PROBLEM DESCRIPTION: The lines you need are those holding the word "kubek"; pull them from the material.
═══ INFORMATION
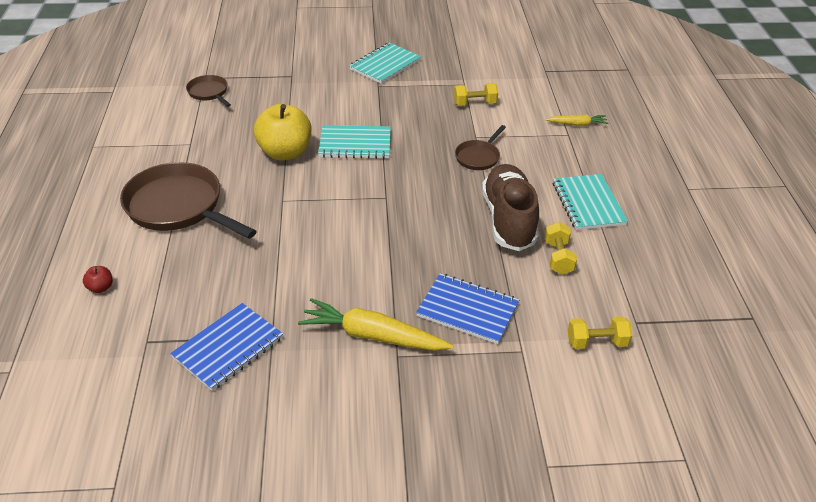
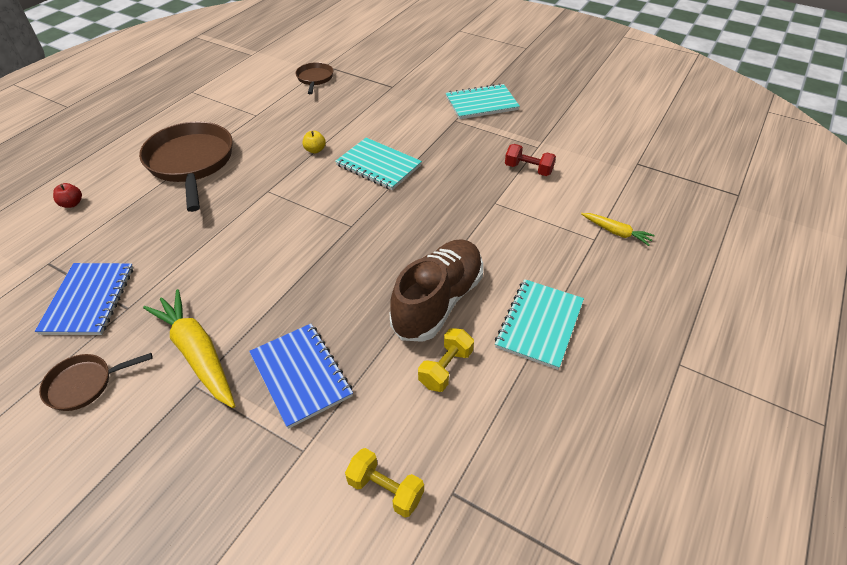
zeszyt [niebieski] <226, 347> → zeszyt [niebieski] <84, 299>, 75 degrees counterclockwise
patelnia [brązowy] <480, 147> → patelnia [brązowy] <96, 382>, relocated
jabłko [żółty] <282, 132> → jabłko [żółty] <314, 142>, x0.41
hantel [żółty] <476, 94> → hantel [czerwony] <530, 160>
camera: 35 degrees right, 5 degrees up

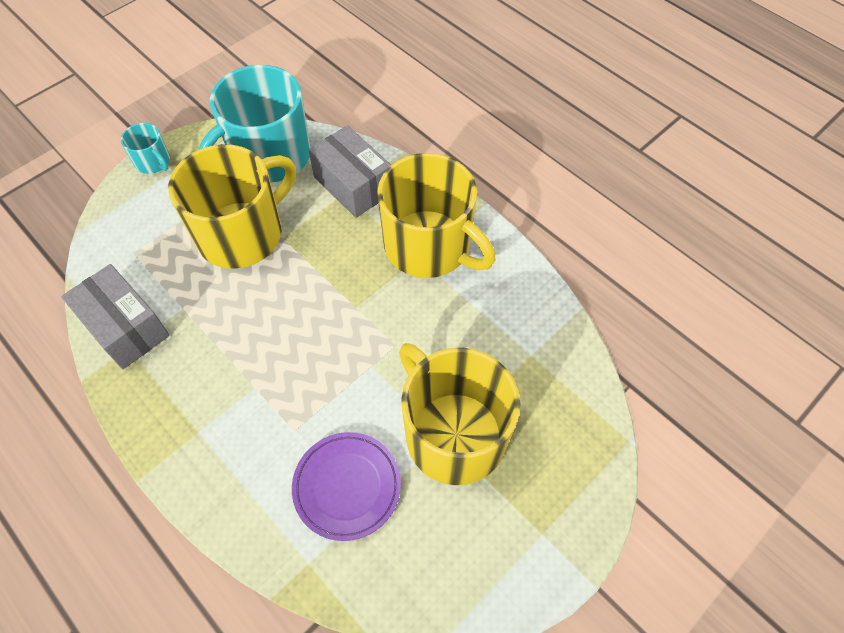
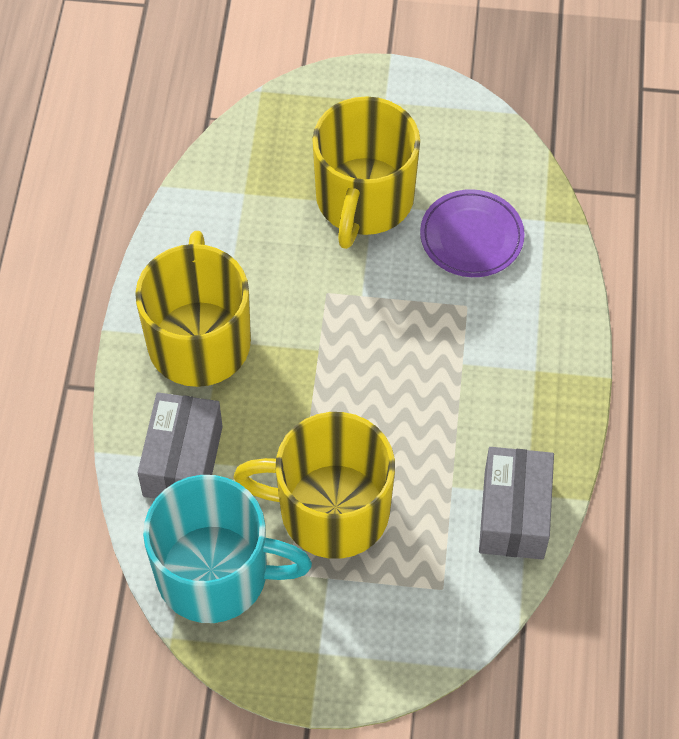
kubek [turkusowy] <145, 148> → -
camera: 130 degrees left, 0 degrees up

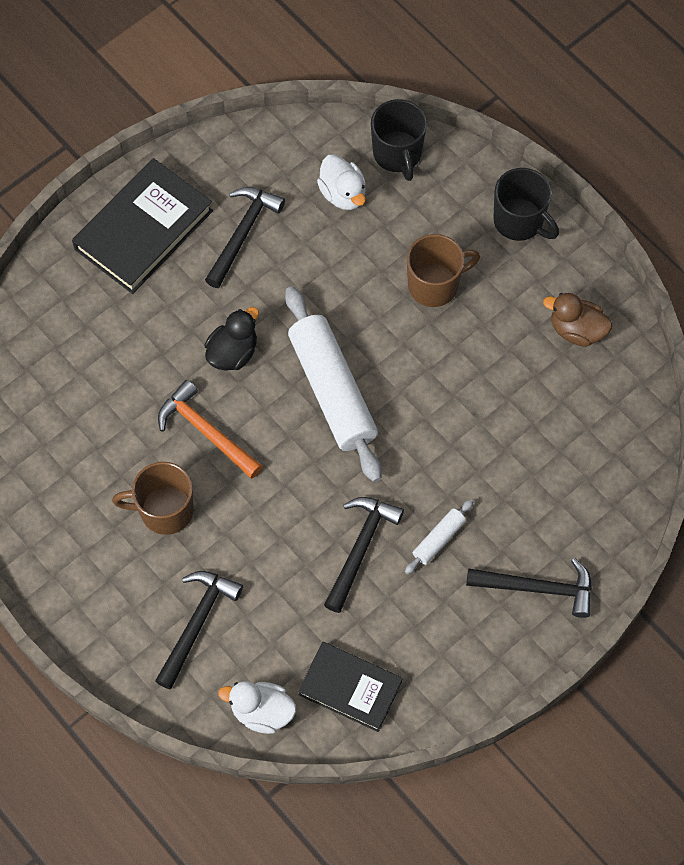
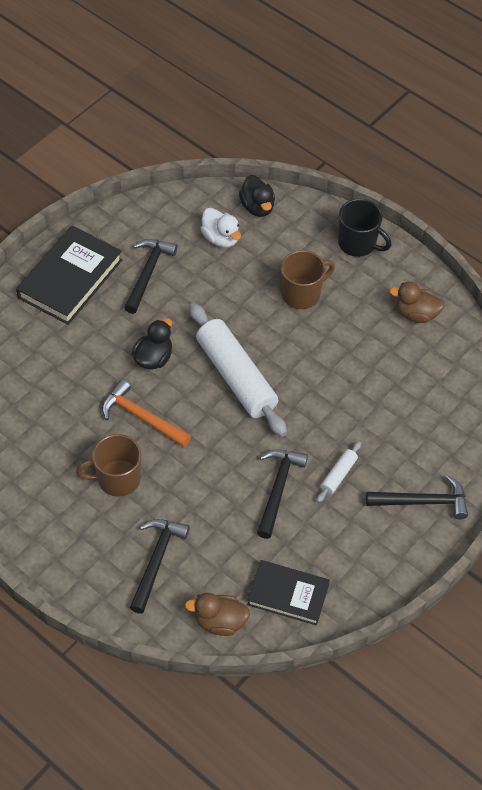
kaczka [biały] <257, 707> → kaczka [brązowy] <217, 614>
kubek [czarny] <399, 140> → kaczka [czarny] <257, 196>
camera: 10 degrees left, 10 degrees down

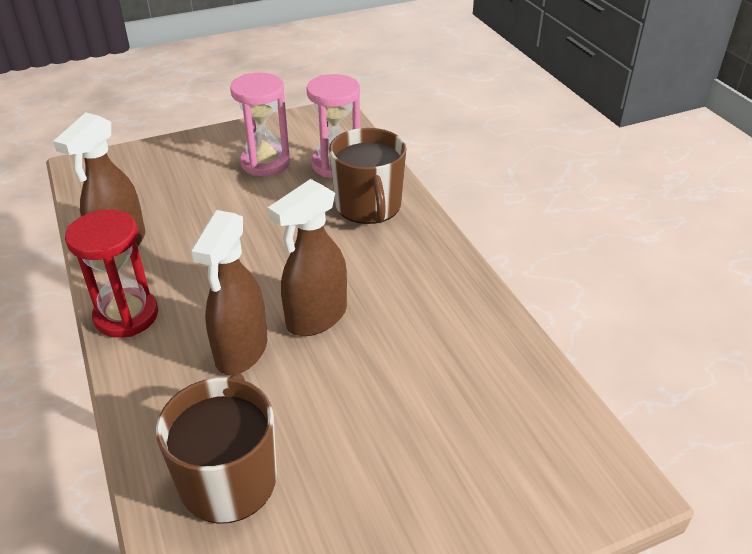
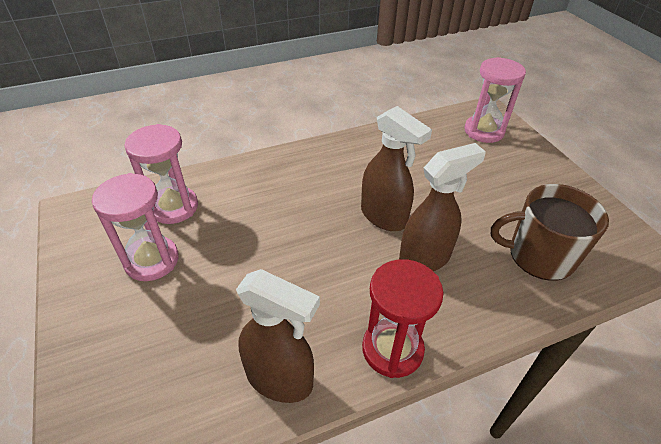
spryskiwacz [brązowy] <228, 292> → spryskiwacz [brązowy] <442, 207>, 45 degrees counterclockwise
- → klepsydra [różowy] <495, 100>
kubek [brązowy] <368, 176> → -
camera: 90 degrees left, 5 degrees up

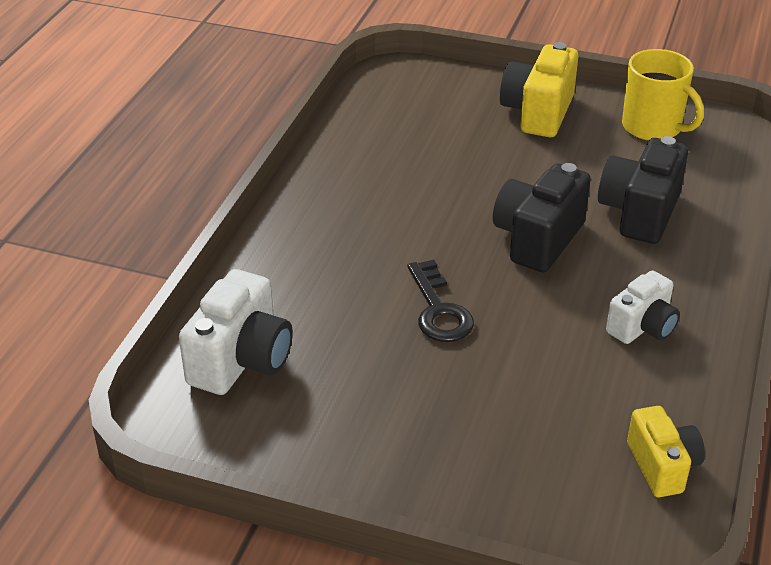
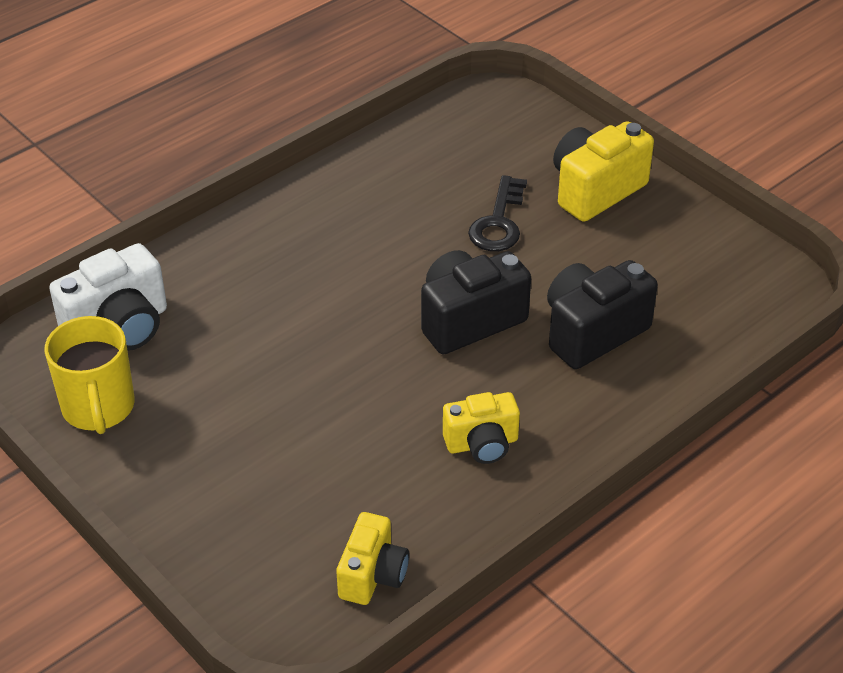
kubek [żółty] <663, 95> → kubek [żółty] <89, 375>, relocated
aparat fotograficzny [biały] <643, 307> → aparat fotograficzny [żółty] <481, 428>
klucz [czarny] <440, 301> → klucz [czarny] <497, 213>, relocated
camera: 30 degrees right, 5 degrees up

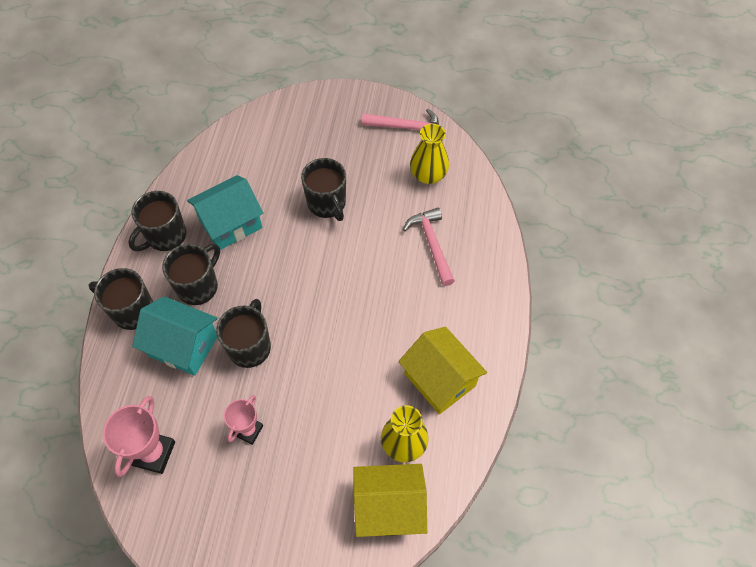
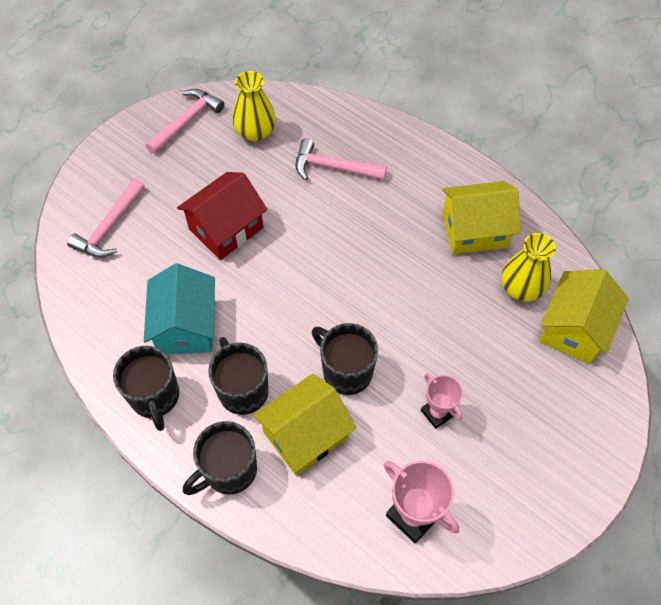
- → młotek [różowy] <106, 217>
kubek [czarny] <323, 189> → domek [czerwony] <222, 216>
domek [turkusowy] <175, 336> → domek [żółty] <305, 425>
camera: 60 degrees left, 0 degrees up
══════
FINISHED TASK:
kubek [turkusowy] <145, 148> → -
kubek [czarny] <399, 140> → kaczka [czarny] <257, 196>
kubek [brązowy] <368, 176> → -
kubek [żółty] <663, 95> → kubek [żółty] <89, 375>, relocated
kubek [czarny] <323, 189> → domek [czerwony] <222, 216>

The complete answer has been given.